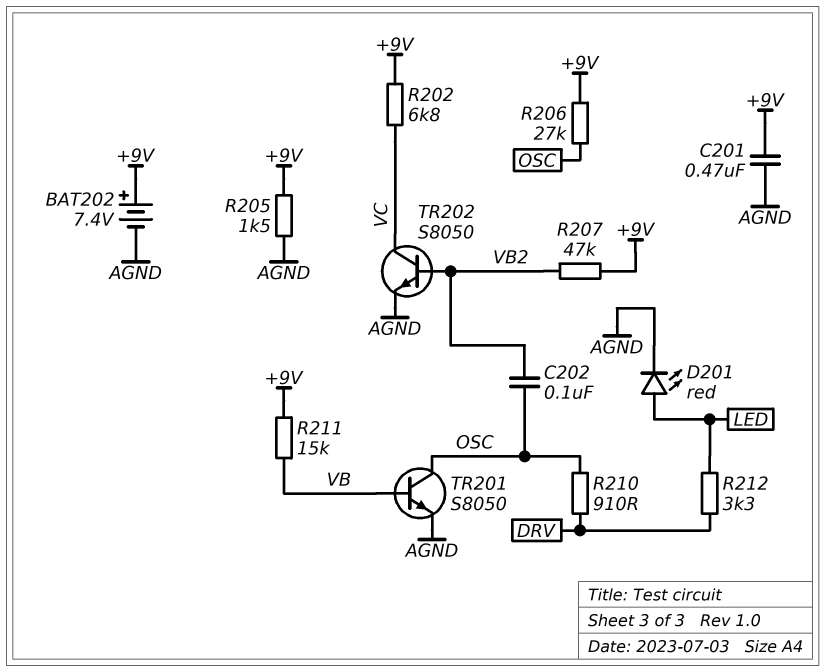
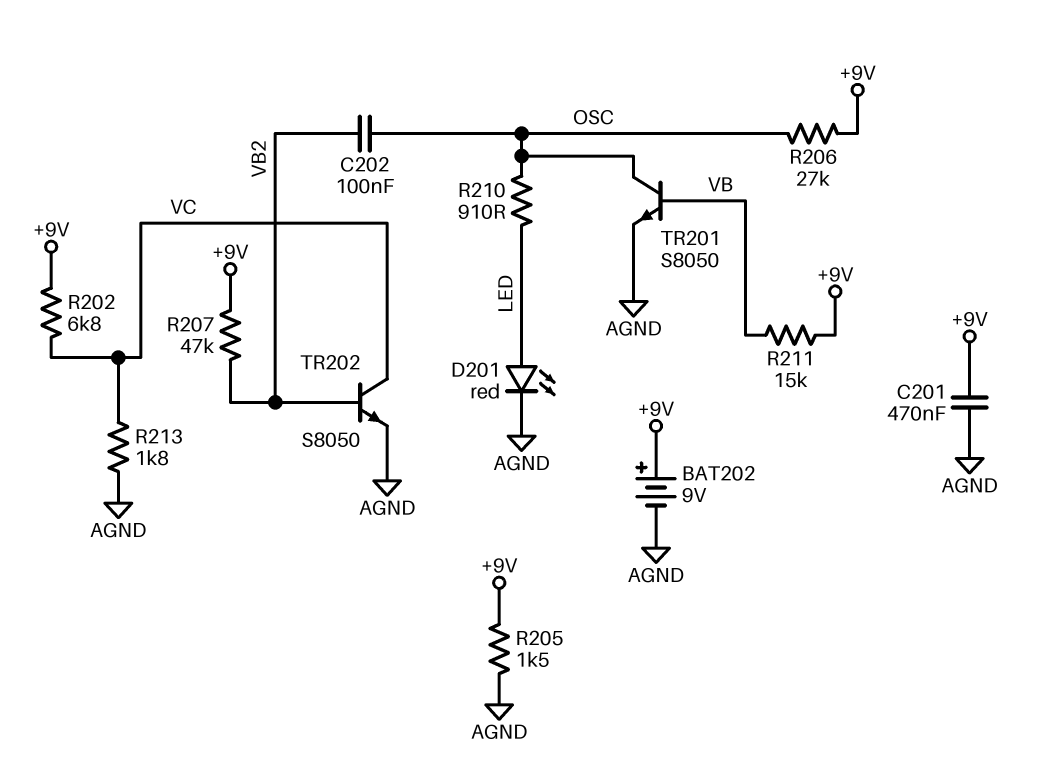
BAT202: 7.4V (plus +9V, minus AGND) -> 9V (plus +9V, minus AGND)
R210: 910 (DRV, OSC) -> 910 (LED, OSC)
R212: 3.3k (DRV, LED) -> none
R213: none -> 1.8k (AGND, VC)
--
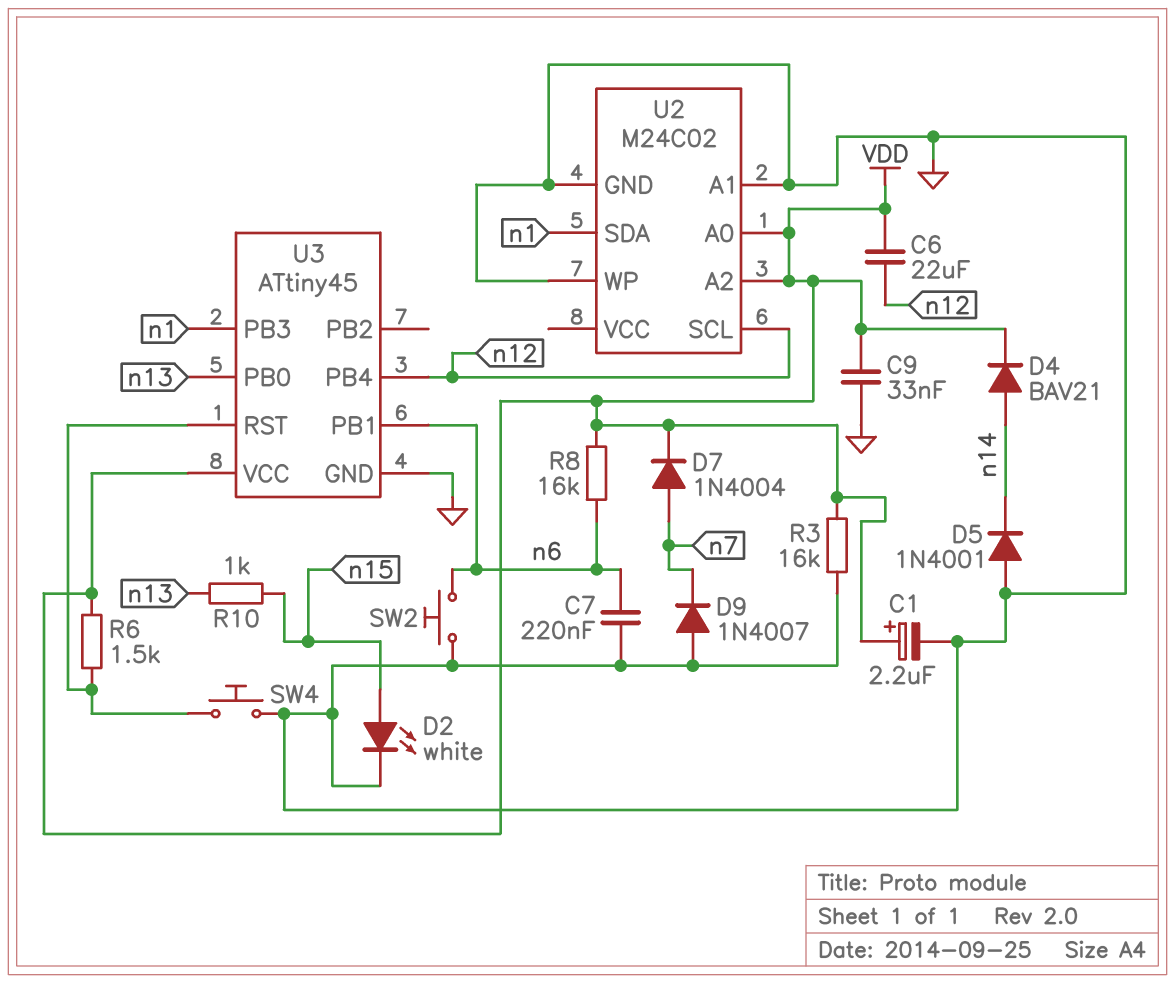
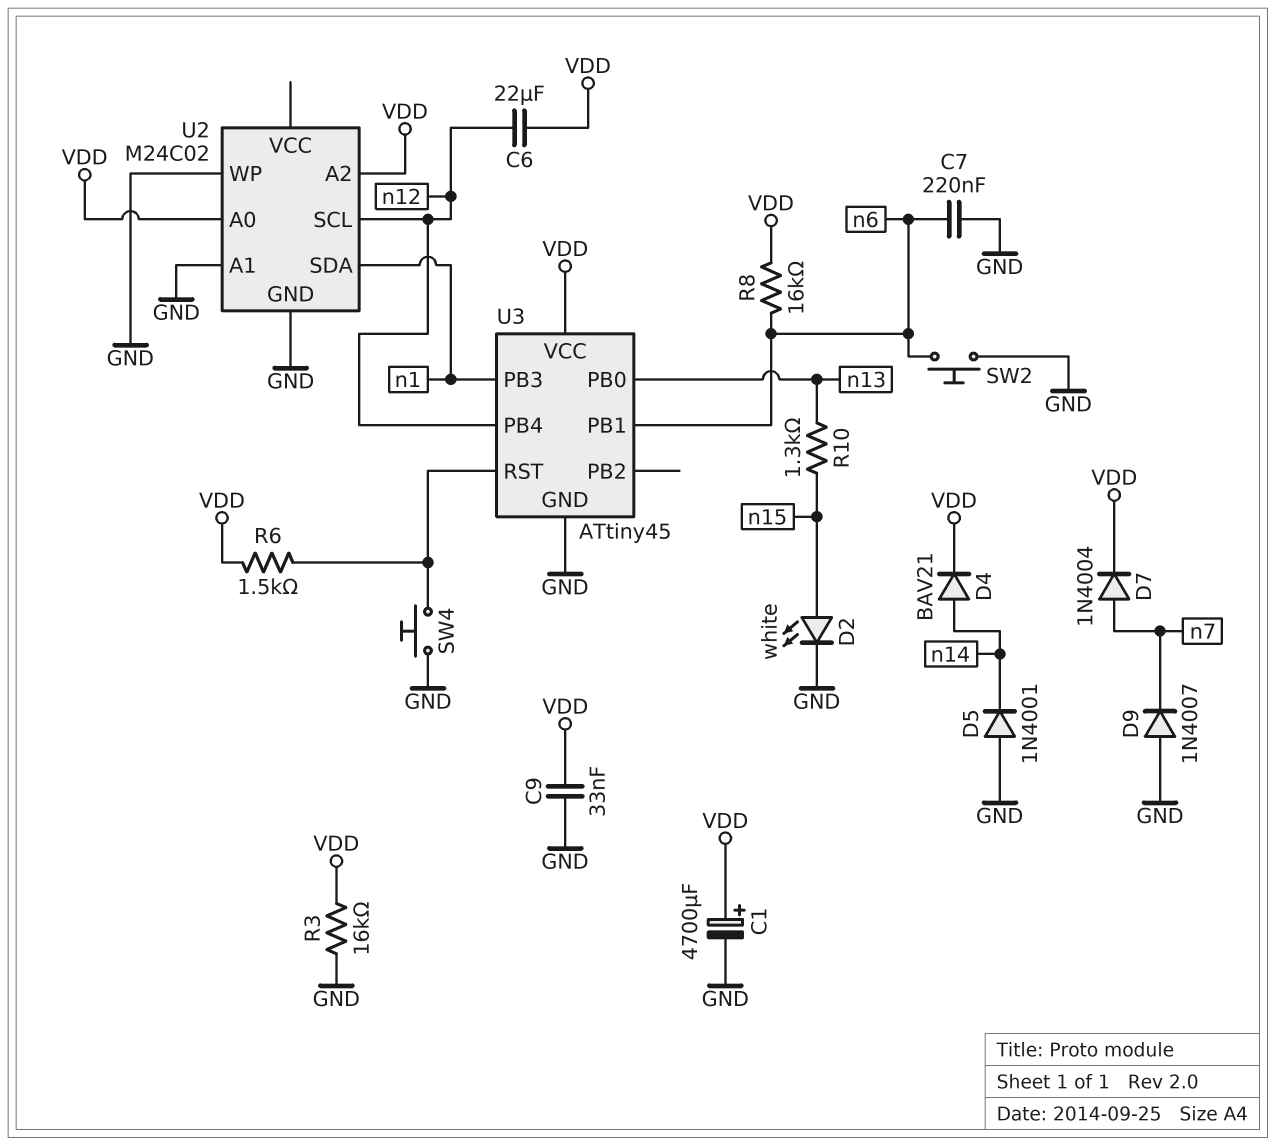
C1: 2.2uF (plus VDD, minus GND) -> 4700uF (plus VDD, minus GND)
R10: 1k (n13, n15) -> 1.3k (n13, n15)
--
--- PROBLEM REQUIREMENTS ---
Only a number is expected: the count of lines in the entries that include the string "plus".

--- WORKED SOLUTION ---
2